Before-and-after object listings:

╭──

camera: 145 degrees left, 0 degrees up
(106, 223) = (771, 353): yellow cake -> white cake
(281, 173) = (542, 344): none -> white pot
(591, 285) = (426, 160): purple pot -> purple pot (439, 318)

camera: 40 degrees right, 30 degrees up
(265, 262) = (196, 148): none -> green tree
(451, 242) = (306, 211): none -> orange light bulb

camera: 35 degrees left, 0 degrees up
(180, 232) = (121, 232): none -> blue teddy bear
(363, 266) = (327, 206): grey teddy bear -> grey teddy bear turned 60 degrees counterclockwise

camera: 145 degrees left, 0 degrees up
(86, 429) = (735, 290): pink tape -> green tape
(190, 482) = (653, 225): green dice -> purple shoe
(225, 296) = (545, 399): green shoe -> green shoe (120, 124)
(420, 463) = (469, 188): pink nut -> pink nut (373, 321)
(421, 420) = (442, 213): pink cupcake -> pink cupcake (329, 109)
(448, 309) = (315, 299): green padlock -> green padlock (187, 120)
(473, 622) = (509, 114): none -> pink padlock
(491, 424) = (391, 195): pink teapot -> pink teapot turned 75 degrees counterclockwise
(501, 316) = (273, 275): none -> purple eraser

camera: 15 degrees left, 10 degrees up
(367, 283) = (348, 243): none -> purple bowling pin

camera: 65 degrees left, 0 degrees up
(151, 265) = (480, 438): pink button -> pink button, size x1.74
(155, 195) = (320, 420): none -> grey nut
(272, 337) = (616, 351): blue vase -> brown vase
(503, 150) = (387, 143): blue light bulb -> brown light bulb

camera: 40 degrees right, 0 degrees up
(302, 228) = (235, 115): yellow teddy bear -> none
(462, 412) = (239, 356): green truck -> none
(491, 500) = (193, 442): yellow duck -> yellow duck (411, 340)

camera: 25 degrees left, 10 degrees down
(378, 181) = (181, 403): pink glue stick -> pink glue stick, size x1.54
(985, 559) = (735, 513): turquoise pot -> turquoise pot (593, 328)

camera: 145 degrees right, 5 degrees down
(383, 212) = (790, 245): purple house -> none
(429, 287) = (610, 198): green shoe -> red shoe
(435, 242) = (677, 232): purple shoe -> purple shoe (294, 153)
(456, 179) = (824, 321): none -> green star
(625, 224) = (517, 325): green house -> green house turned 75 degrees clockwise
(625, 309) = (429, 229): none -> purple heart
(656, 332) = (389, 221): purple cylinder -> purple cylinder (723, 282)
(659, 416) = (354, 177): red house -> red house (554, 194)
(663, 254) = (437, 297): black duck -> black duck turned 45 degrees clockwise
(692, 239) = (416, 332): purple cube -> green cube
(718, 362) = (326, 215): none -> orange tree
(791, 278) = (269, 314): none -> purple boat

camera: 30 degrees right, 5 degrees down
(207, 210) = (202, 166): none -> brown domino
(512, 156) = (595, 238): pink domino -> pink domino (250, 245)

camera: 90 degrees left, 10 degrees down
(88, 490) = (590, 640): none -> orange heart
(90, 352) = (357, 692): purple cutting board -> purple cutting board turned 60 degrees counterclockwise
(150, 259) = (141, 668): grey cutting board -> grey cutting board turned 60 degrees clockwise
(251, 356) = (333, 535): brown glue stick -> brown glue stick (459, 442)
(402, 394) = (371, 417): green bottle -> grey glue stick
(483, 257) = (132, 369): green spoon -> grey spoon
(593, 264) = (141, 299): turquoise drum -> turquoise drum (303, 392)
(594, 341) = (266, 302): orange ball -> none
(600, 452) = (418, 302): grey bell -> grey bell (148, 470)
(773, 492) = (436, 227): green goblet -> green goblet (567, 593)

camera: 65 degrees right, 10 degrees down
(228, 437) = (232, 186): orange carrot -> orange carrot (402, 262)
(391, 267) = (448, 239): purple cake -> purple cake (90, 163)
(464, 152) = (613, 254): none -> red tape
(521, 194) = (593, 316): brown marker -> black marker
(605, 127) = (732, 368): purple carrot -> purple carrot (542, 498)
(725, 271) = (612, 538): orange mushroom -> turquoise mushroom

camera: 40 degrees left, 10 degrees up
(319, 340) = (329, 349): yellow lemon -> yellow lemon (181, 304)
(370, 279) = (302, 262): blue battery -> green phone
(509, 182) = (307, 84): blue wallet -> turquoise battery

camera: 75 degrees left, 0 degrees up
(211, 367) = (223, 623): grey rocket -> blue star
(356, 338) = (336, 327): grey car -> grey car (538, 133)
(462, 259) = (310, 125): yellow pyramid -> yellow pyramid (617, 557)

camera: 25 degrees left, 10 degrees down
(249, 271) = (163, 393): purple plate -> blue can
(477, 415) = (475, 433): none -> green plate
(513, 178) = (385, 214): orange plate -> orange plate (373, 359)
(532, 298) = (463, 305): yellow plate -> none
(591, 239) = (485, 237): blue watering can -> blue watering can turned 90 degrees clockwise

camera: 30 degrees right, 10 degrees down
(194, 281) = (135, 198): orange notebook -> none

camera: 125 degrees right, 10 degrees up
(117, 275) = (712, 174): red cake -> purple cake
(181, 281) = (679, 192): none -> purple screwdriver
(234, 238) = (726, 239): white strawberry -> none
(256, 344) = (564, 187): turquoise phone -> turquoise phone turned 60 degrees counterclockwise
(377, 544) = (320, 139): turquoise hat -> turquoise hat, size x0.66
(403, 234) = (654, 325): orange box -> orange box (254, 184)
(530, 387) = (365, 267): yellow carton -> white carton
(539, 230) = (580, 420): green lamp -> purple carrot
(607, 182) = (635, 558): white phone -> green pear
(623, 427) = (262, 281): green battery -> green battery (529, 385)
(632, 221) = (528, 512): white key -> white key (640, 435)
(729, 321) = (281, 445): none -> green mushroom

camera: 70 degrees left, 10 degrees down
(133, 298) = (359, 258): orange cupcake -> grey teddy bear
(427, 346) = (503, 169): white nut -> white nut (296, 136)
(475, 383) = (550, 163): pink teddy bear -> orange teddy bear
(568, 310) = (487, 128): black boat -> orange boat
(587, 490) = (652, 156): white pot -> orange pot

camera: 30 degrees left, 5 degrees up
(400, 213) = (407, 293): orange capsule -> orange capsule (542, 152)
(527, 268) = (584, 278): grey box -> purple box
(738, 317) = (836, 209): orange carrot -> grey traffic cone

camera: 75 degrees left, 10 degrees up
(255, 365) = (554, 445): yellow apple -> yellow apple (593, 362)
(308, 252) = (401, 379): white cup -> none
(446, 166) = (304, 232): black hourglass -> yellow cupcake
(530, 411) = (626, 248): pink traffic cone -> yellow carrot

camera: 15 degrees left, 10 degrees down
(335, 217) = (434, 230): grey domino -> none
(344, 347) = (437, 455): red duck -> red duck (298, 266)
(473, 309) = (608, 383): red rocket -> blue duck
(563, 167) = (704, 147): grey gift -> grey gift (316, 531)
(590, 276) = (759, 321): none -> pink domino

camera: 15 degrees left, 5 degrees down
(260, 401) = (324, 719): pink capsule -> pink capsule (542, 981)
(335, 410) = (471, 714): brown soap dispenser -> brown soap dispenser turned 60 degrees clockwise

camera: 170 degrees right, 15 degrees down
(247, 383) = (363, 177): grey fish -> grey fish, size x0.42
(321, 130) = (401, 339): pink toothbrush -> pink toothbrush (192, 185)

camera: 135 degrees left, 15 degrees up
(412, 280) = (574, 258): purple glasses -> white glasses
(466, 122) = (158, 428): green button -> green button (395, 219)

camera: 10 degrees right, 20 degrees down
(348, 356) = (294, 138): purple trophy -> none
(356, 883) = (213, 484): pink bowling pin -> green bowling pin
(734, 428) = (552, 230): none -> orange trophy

╰──

To do:
All of the data above should be set down word for word.

Output for this task:
camera: 145 degrees left, 0 degrees up
(106, 223) = (771, 353): yellow cake -> white cake
(281, 173) = (542, 344): none -> white pot
(591, 285) = (426, 160): purple pot -> purple pot (439, 318)

camera: 40 degrees right, 30 degrees up
(265, 262) = (196, 148): none -> green tree
(451, 242) = (306, 211): none -> orange light bulb

camera: 35 degrees left, 0 degrees up
(180, 232) = (121, 232): none -> blue teddy bear
(363, 266) = (327, 206): grey teddy bear -> grey teddy bear turned 60 degrees counterclockwise

camera: 145 degrees left, 0 degrees up
(86, 429) = (735, 290): pink tape -> green tape
(190, 482) = (653, 225): green dice -> purple shoe
(225, 296) = (545, 399): green shoe -> green shoe (120, 124)
(420, 463) = (469, 188): pink nut -> pink nut (373, 321)
(421, 420) = (442, 213): pink cupcake -> pink cupcake (329, 109)
(448, 309) = (315, 299): green padlock -> green padlock (187, 120)
(473, 622) = (509, 114): none -> pink padlock
(491, 424) = (391, 195): pink teapot -> pink teapot turned 75 degrees counterclockwise
(501, 316) = (273, 275): none -> purple eraser

camera: 15 degrees left, 10 degrees up
(367, 283) = (348, 243): none -> purple bowling pin

camera: 65 degrees left, 0 degrees up
(151, 265) = (480, 438): pink button -> pink button, size x1.74
(155, 195) = (320, 420): none -> grey nut
(272, 337) = (616, 351): blue vase -> brown vase
(503, 150) = (387, 143): blue light bulb -> brown light bulb

camera: 40 degrees right, 0 degrees up
(302, 228) = (235, 115): yellow teddy bear -> none
(462, 412) = (239, 356): green truck -> none
(491, 500) = (193, 442): yellow duck -> yellow duck (411, 340)

camera: 25 degrees left, 10 degrees down
(378, 181) = (181, 403): pink glue stick -> pink glue stick, size x1.54
(985, 559) = (735, 513): turquoise pot -> turquoise pot (593, 328)

camera: 145 degrees right, 5 degrees down
(383, 212) = (790, 245): purple house -> none
(429, 287) = (610, 198): green shoe -> red shoe
(435, 242) = (677, 232): purple shoe -> purple shoe (294, 153)
(456, 179) = (824, 321): none -> green star
(625, 224) = (517, 325): green house -> green house turned 75 degrees clockwise
(625, 309) = (429, 229): none -> purple heart
(656, 332) = (389, 221): purple cylinder -> purple cylinder (723, 282)
(659, 416) = (354, 177): red house -> red house (554, 194)
(663, 254) = (437, 297): black duck -> black duck turned 45 degrees clockwise
(692, 239) = (416, 332): purple cube -> green cube
(718, 362) = (326, 215): none -> orange tree
(791, 278) = (269, 314): none -> purple boat

camera: 30 degrees right, 5 degrees down
(207, 210) = (202, 166): none -> brown domino
(512, 156) = (595, 238): pink domino -> pink domino (250, 245)

camera: 90 degrees left, 10 degrees down
(88, 490) = (590, 640): none -> orange heart
(90, 352) = (357, 692): purple cutting board -> purple cutting board turned 60 degrees counterclockwise
(150, 259) = (141, 668): grey cutting board -> grey cutting board turned 60 degrees clockwise
(251, 356) = (333, 535): brown glue stick -> brown glue stick (459, 442)
(402, 394) = (371, 417): green bottle -> grey glue stick
(483, 257) = (132, 369): green spoon -> grey spoon
(593, 264) = (141, 299): turquoise drum -> turquoise drum (303, 392)
(594, 341) = (266, 302): orange ball -> none
(600, 452) = (418, 302): grey bell -> grey bell (148, 470)
(773, 492) = (436, 227): green goblet -> green goblet (567, 593)

camera: 65 degrees right, 10 degrees down
(228, 437) = (232, 186): orange carrot -> orange carrot (402, 262)
(391, 267) = (448, 239): purple cake -> purple cake (90, 163)
(464, 152) = (613, 254): none -> red tape
(521, 194) = (593, 316): brown marker -> black marker
(605, 127) = (732, 368): purple carrot -> purple carrot (542, 498)
(725, 271) = (612, 538): orange mushroom -> turquoise mushroom

camera: 40 degrees left, 10 degrees up
(319, 340) = (329, 349): yellow lemon -> yellow lemon (181, 304)
(370, 279) = (302, 262): blue battery -> green phone
(509, 182) = (307, 84): blue wallet -> turquoise battery

camera: 75 degrees left, 0 degrees up
(211, 367) = (223, 623): grey rocket -> blue star
(356, 338) = (336, 327): grey car -> grey car (538, 133)
(462, 259) = (310, 125): yellow pyramid -> yellow pyramid (617, 557)

camera: 25 degrees left, 10 degrees down
(249, 271) = (163, 393): purple plate -> blue can
(477, 415) = (475, 433): none -> green plate
(513, 178) = (385, 214): orange plate -> orange plate (373, 359)
(532, 298) = (463, 305): yellow plate -> none
(591, 239) = (485, 237): blue watering can -> blue watering can turned 90 degrees clockwise

camera: 30 degrees right, 10 degrees down
(194, 281) = (135, 198): orange notebook -> none

camera: 125 degrees right, 10 degrees up
(117, 275) = (712, 174): red cake -> purple cake
(181, 281) = (679, 192): none -> purple screwdriver
(234, 238) = (726, 239): white strawberry -> none
(256, 344) = (564, 187): turquoise phone -> turquoise phone turned 60 degrees counterclockwise
(377, 544) = (320, 139): turquoise hat -> turquoise hat, size x0.66
(403, 234) = (654, 325): orange box -> orange box (254, 184)
(530, 387) = (365, 267): yellow carton -> white carton
(539, 230) = (580, 420): green lamp -> purple carrot
(607, 182) = (635, 558): white phone -> green pear
(623, 427) = (262, 281): green battery -> green battery (529, 385)
(632, 221) = (528, 512): white key -> white key (640, 435)
(729, 321) = (281, 445): none -> green mushroom

camera: 70 degrees left, 10 degrees down
(133, 298) = (359, 258): orange cupcake -> grey teddy bear
(427, 346) = (503, 169): white nut -> white nut (296, 136)
(475, 383) = (550, 163): pink teddy bear -> orange teddy bear
(568, 310) = (487, 128): black boat -> orange boat
(587, 490) = (652, 156): white pot -> orange pot

camera: 30 degrees left, 5 degrees up
(400, 213) = (407, 293): orange capsule -> orange capsule (542, 152)
(527, 268) = (584, 278): grey box -> purple box
(738, 317) = (836, 209): orange carrot -> grey traffic cone

camera: 75 degrees left, 10 degrees up
(255, 365) = (554, 445): yellow apple -> yellow apple (593, 362)
(308, 252) = (401, 379): white cup -> none
(446, 166) = (304, 232): black hourglass -> yellow cupcake
(530, 411) = (626, 248): pink traffic cone -> yellow carrot

camera: 15 degrees left, 10 degrees down
(335, 217) = (434, 230): grey domino -> none
(344, 347) = (437, 455): red duck -> red duck (298, 266)
(473, 309) = (608, 383): red rocket -> blue duck
(563, 167) = (704, 147): grey gift -> grey gift (316, 531)
(590, 276) = (759, 321): none -> pink domino

camera: 15 degrees left, 5 degrees down
(260, 401) = (324, 719): pink capsule -> pink capsule (542, 981)
(335, 410) = (471, 714): brown soap dispenser -> brown soap dispenser turned 60 degrees clockwise

camera: 170 degrees right, 15 degrees down
(247, 383) = (363, 177): grey fish -> grey fish, size x0.42
(321, 130) = (401, 339): pink toothbrush -> pink toothbrush (192, 185)

camera: 135 degrees left, 15 degrees up
(412, 280) = (574, 258): purple glasses -> white glasses
(466, 122) = (158, 428): green button -> green button (395, 219)

camera: 10 degrees right, 20 degrees down
(348, 356) = (294, 138): purple trophy -> none
(356, 883) = (213, 484): pink bowling pin -> green bowling pin
(734, 428) = (552, 230): none -> orange trophy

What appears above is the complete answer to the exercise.